======== RECORD EXCERPTS

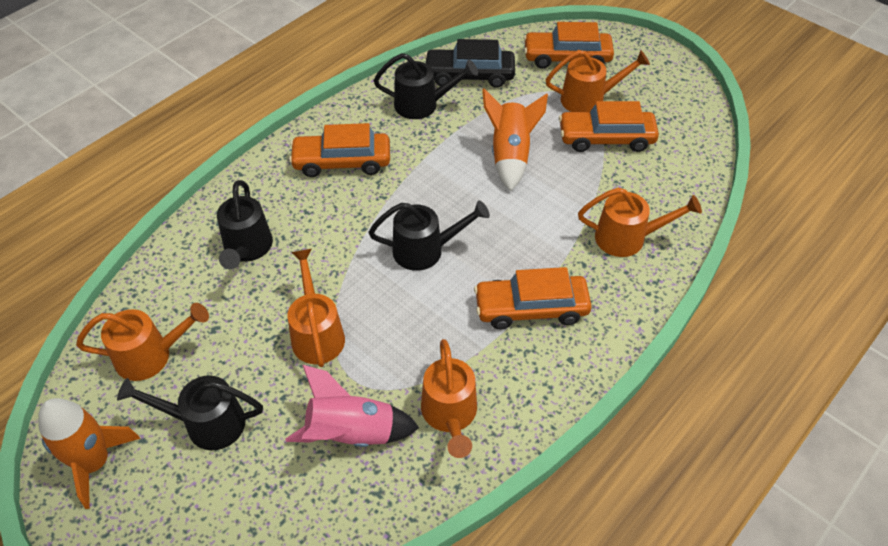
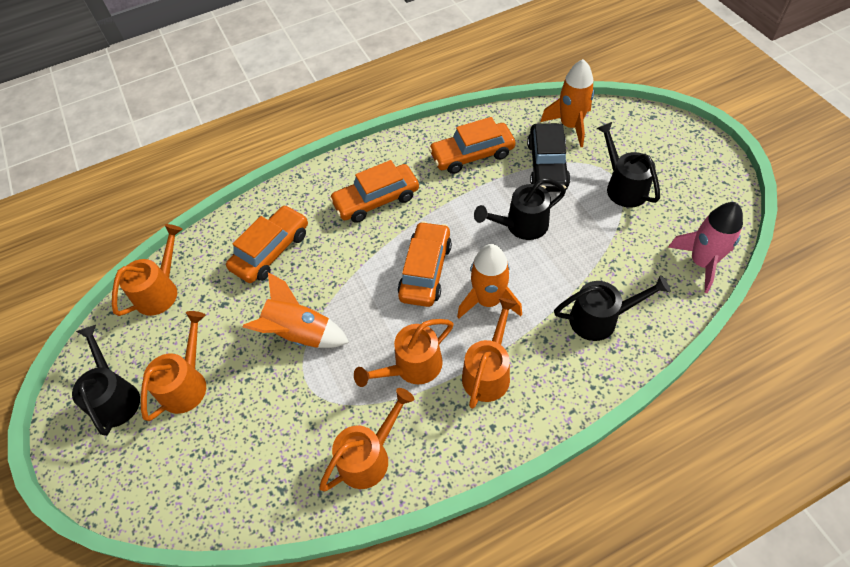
orange rocket: 2 -> 3

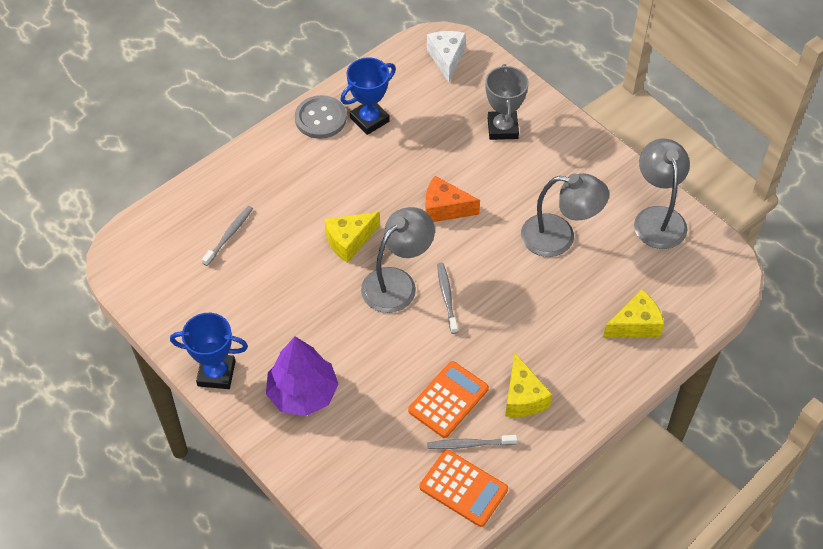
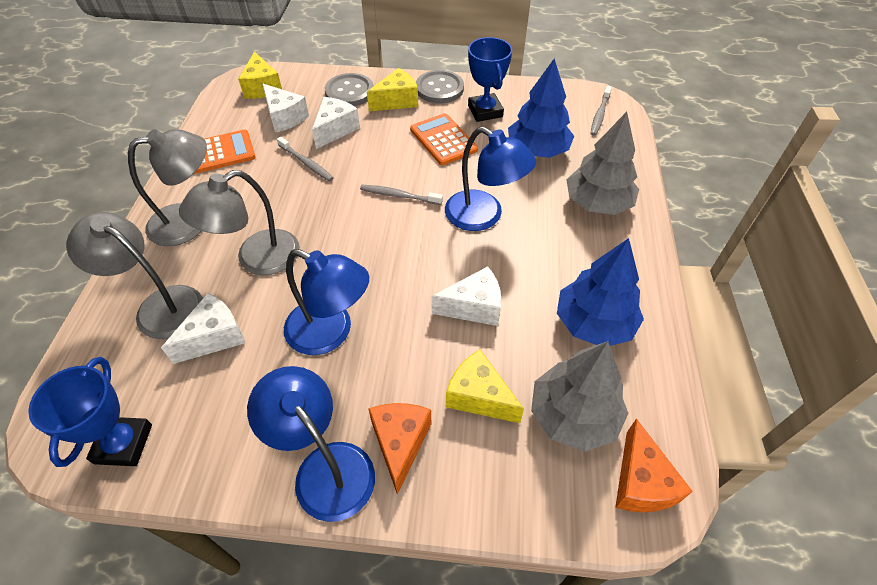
blue lamp: 0 -> 3
blue tree: 0 -> 2
grey button: 1 -> 2
grey tree: 0 -> 2
grey trophy: 1 -> 0
orange cheese: 1 -> 2
purple tree: 1 -> 0
white cheese: 1 -> 4

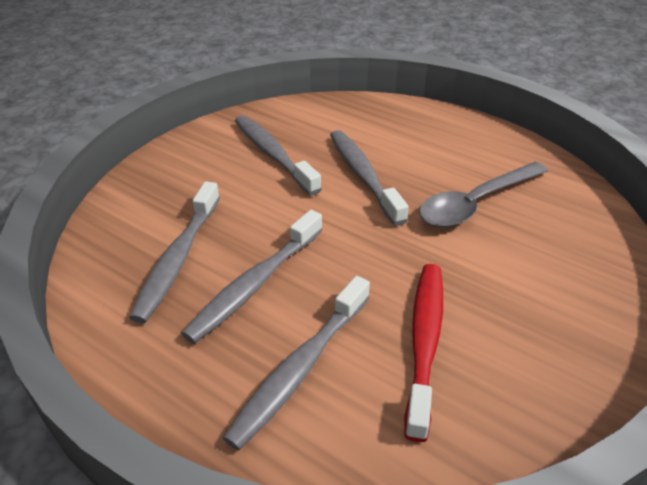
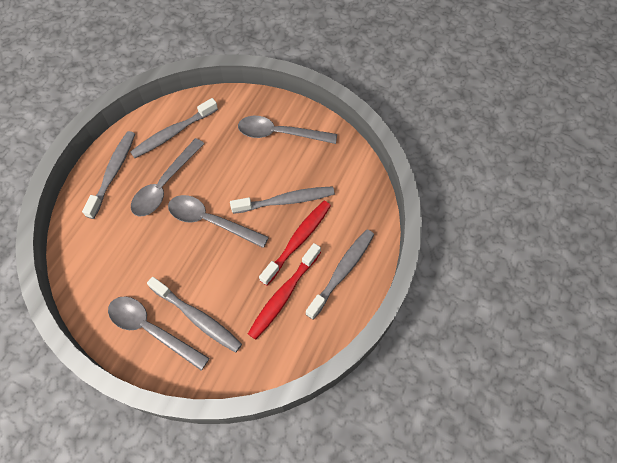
grey spoon: 1 -> 4
red toothbrush: 1 -> 2

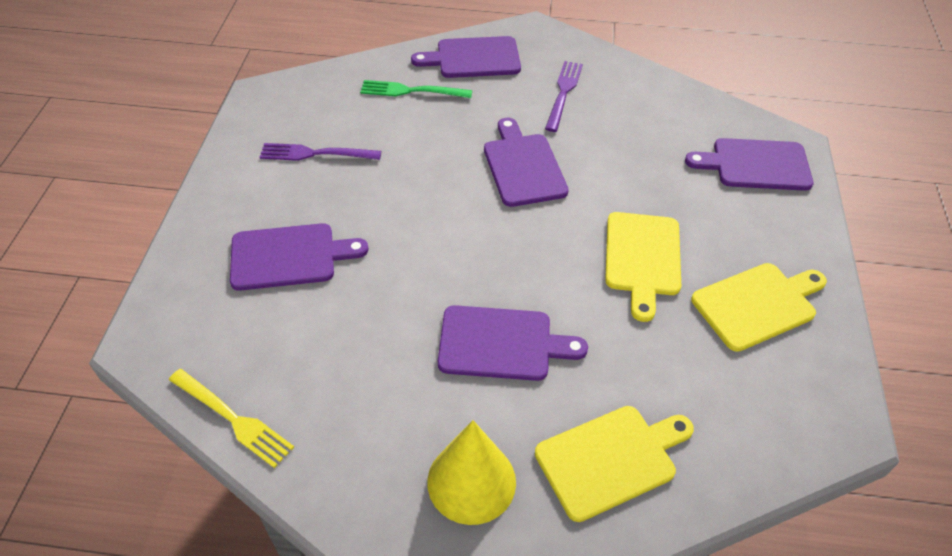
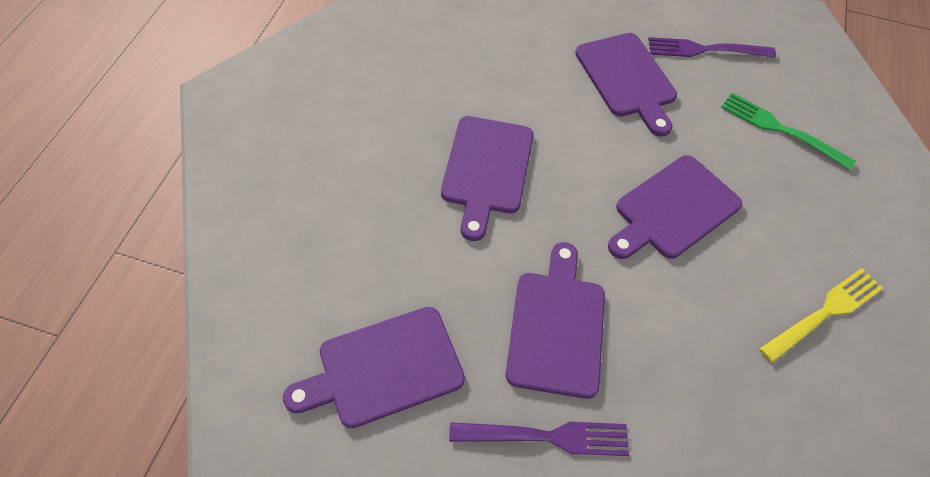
yellow cone: 1 -> 0
yellow cutting board: 3 -> 0

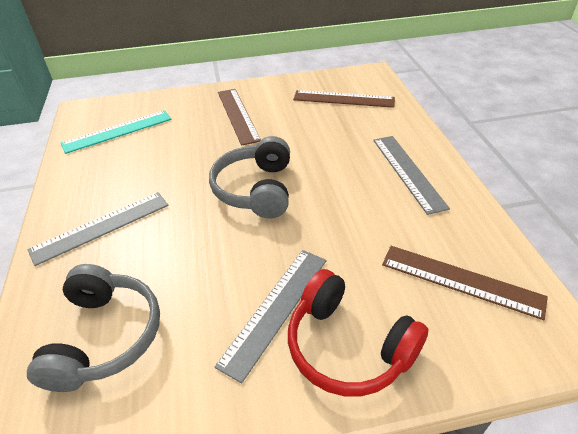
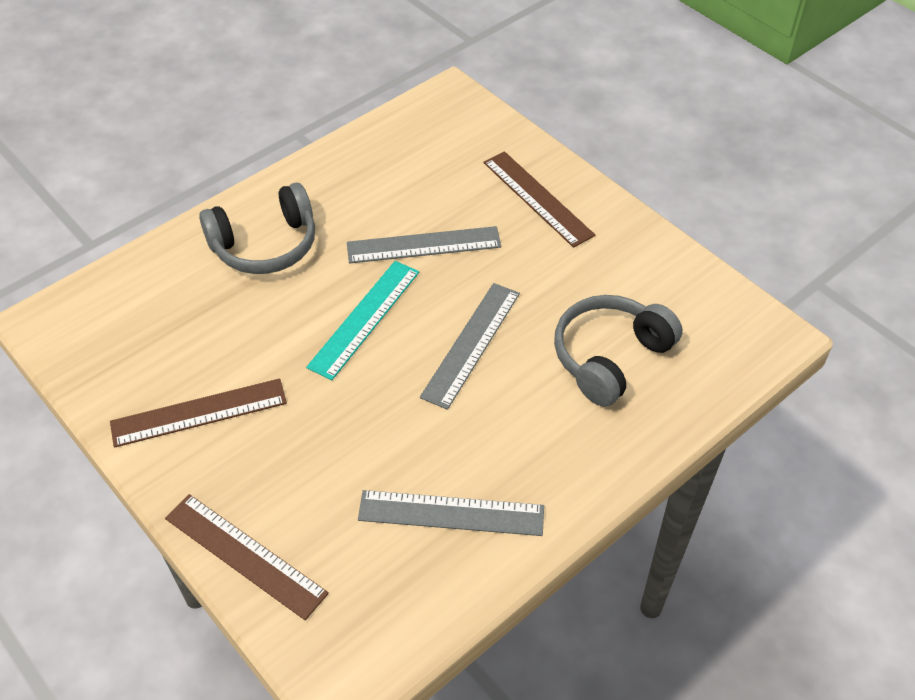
red headphones: 1 -> 0

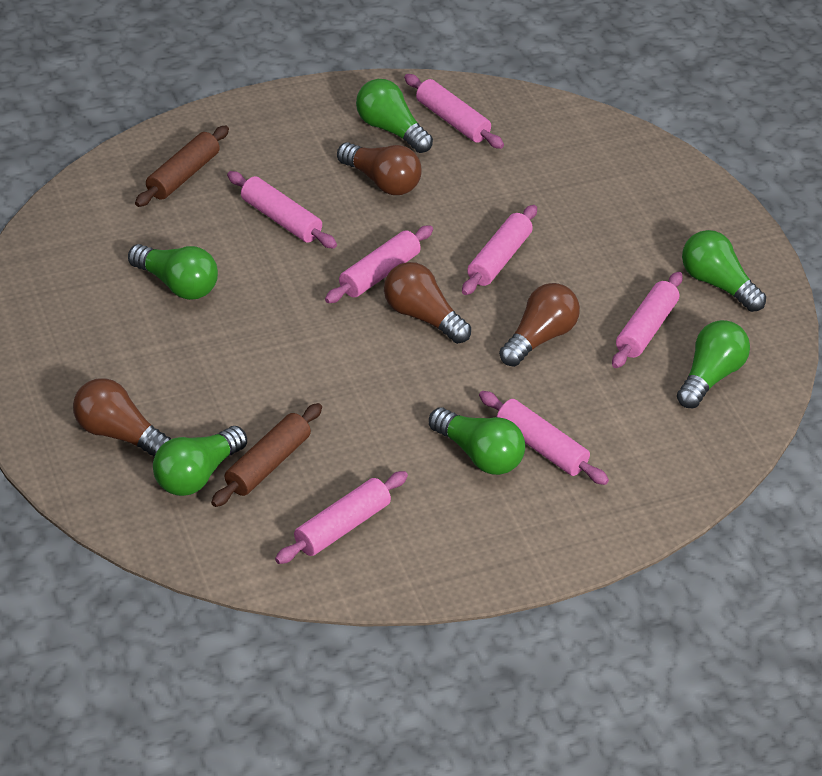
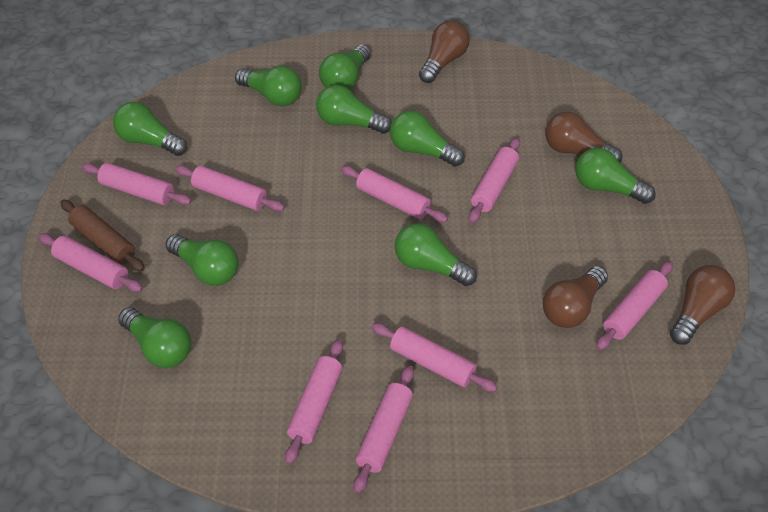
brown rolling pin: 2 -> 1
green light bulb: 6 -> 9
pink rolling pin: 7 -> 9

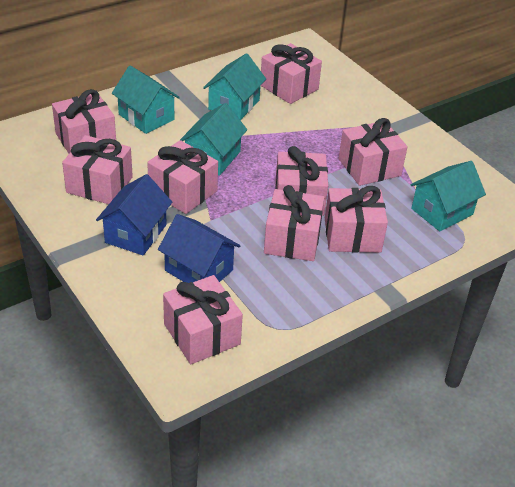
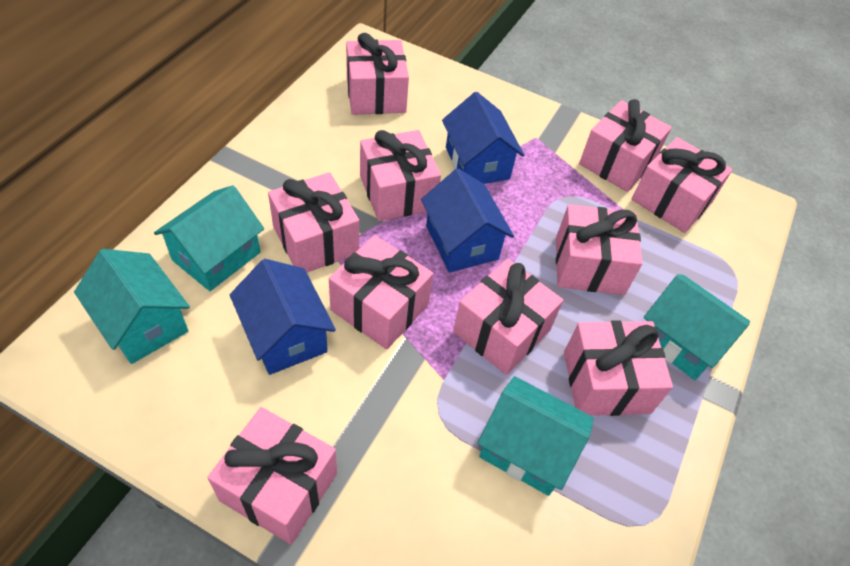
blue house: 2 -> 3
pink gift: 9 -> 10

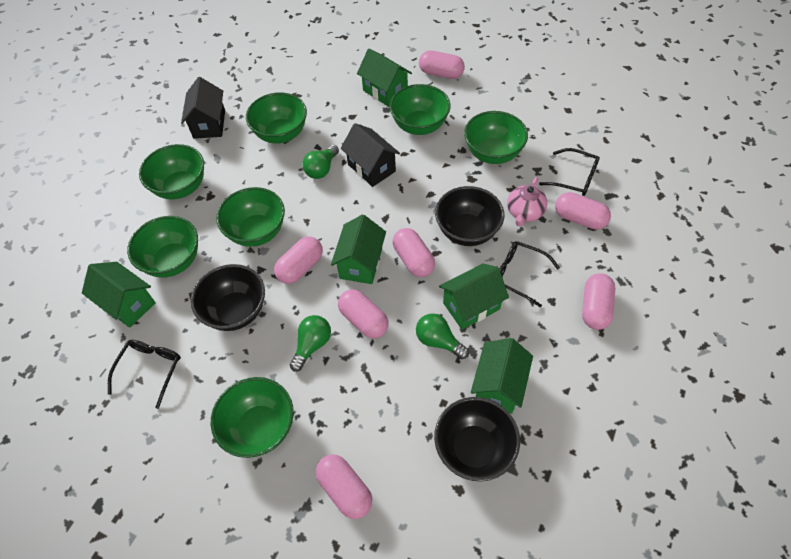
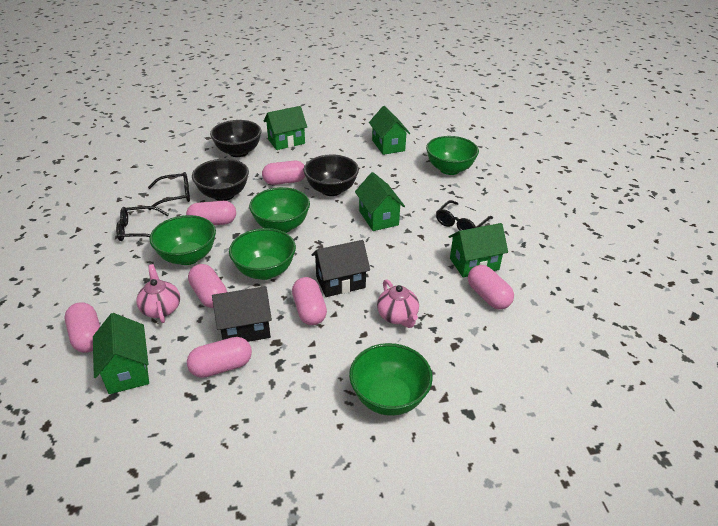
green bowl: 7 -> 5
green light bulb: 3 -> 0
pink teapot: 1 -> 2

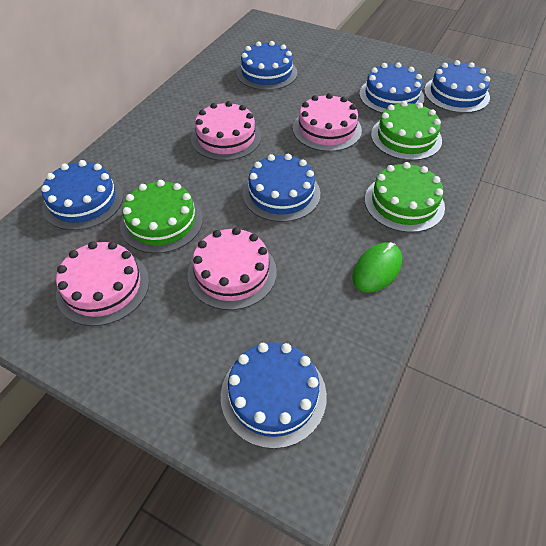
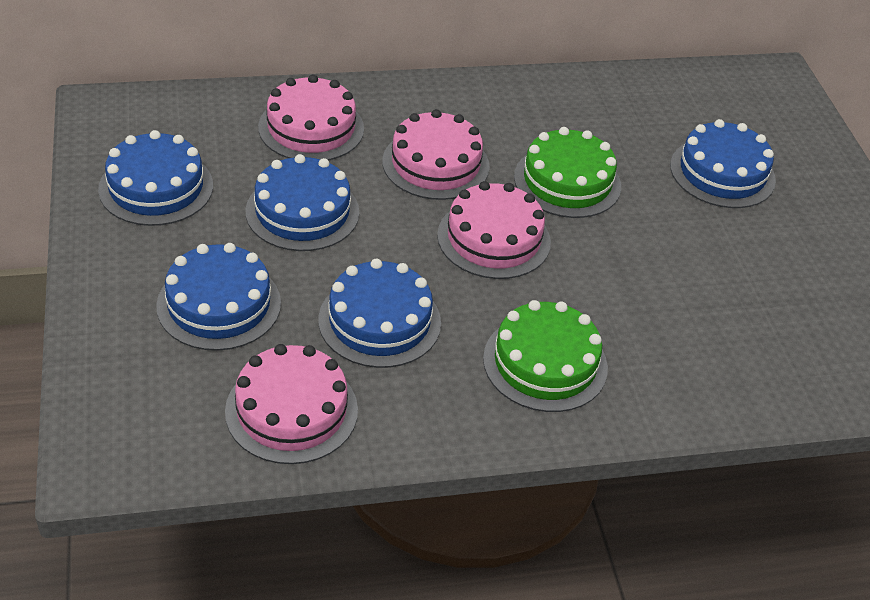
blue cake: 6 -> 5
green cake: 3 -> 2
green mouse: 1 -> 0

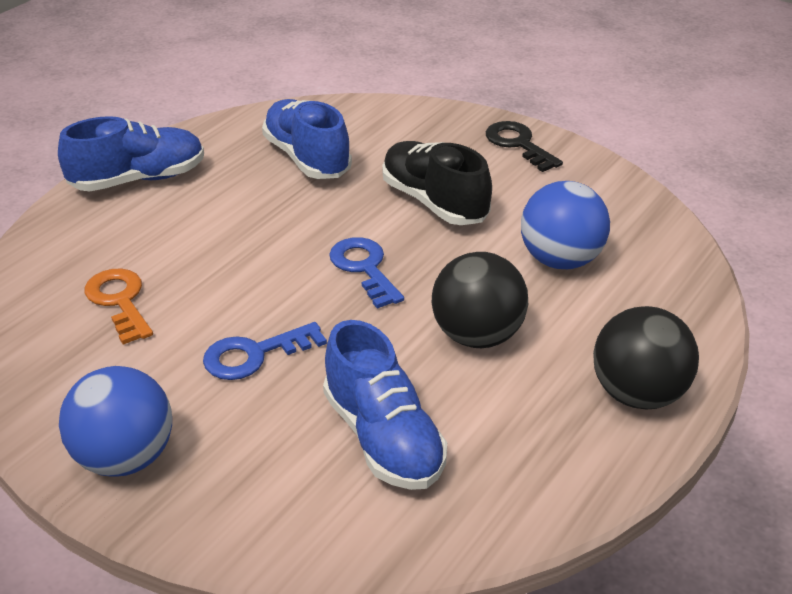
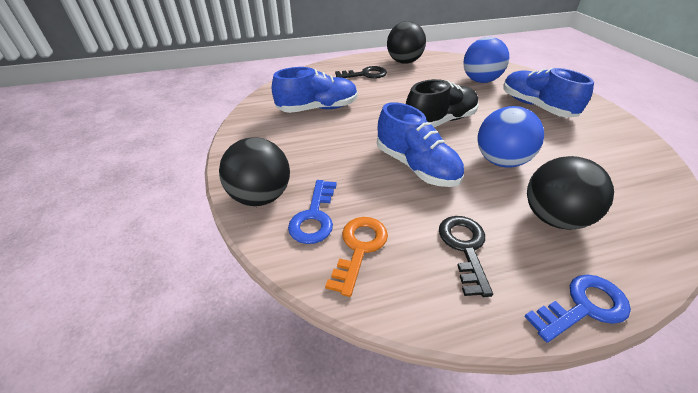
black ball: 2 -> 3
black key: 1 -> 2

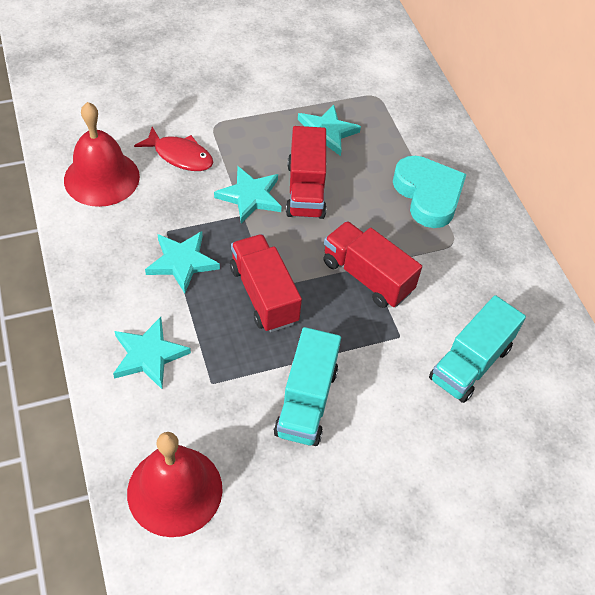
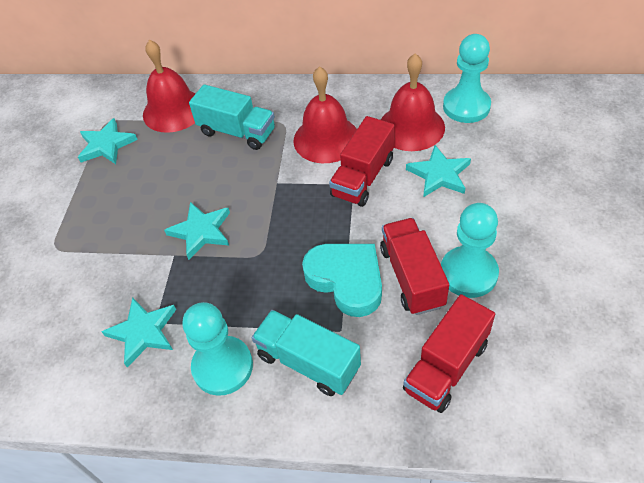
red bell: 2 -> 3
red fish: 1 -> 0
turquoise pawn: 0 -> 3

================

Whatever pictures the entries contain, omit them, and write the rest out exactly.

orange rocket: 2 -> 3

blue lamp: 0 -> 3
blue tree: 0 -> 2
grey button: 1 -> 2
grey tree: 0 -> 2
grey trophy: 1 -> 0
orange cheese: 1 -> 2
purple tree: 1 -> 0
white cheese: 1 -> 4

grey spoon: 1 -> 4
red toothbrush: 1 -> 2

yellow cone: 1 -> 0
yellow cutting board: 3 -> 0

red headphones: 1 -> 0

brown rolling pin: 2 -> 1
green light bulb: 6 -> 9
pink rolling pin: 7 -> 9

blue house: 2 -> 3
pink gift: 9 -> 10

green bowl: 7 -> 5
green light bulb: 3 -> 0
pink teapot: 1 -> 2

blue cake: 6 -> 5
green cake: 3 -> 2
green mouse: 1 -> 0

black ball: 2 -> 3
black key: 1 -> 2

red bell: 2 -> 3
red fish: 1 -> 0
turquoise pawn: 0 -> 3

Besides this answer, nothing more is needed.